● What needs to be done: Because the copy must hold no pictures, return the data below with all of its words intact.

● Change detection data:
————————
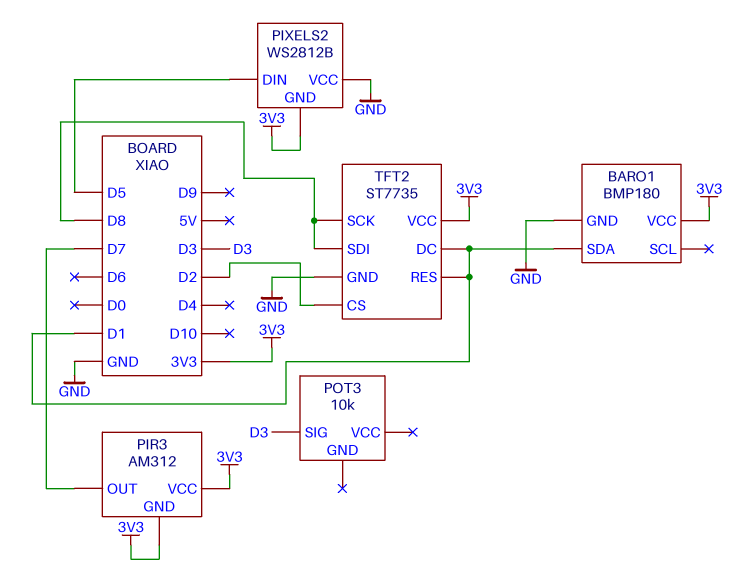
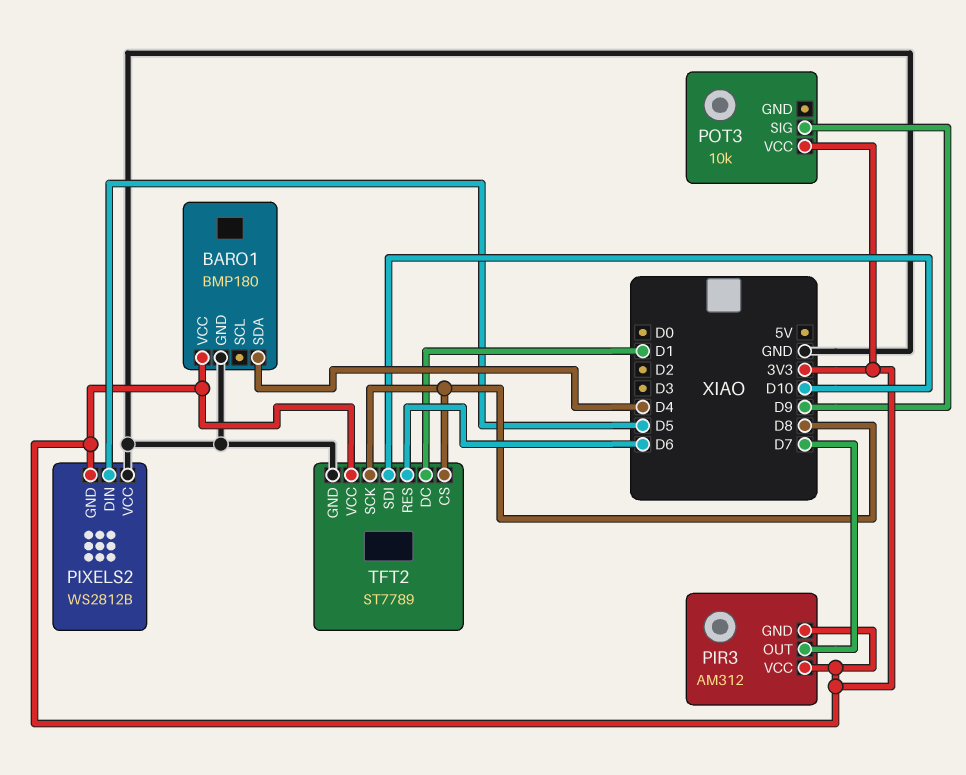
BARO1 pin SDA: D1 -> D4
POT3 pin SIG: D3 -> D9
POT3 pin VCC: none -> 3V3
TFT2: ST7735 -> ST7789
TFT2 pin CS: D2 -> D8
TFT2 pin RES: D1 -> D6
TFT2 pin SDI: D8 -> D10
————————
● Answer to this problem:
BARO1 pin SDA: D1 -> D4
POT3 pin SIG: D3 -> D9
POT3 pin VCC: none -> 3V3
TFT2: ST7735 -> ST7789
TFT2 pin CS: D2 -> D8
TFT2 pin RES: D1 -> D6
TFT2 pin SDI: D8 -> D10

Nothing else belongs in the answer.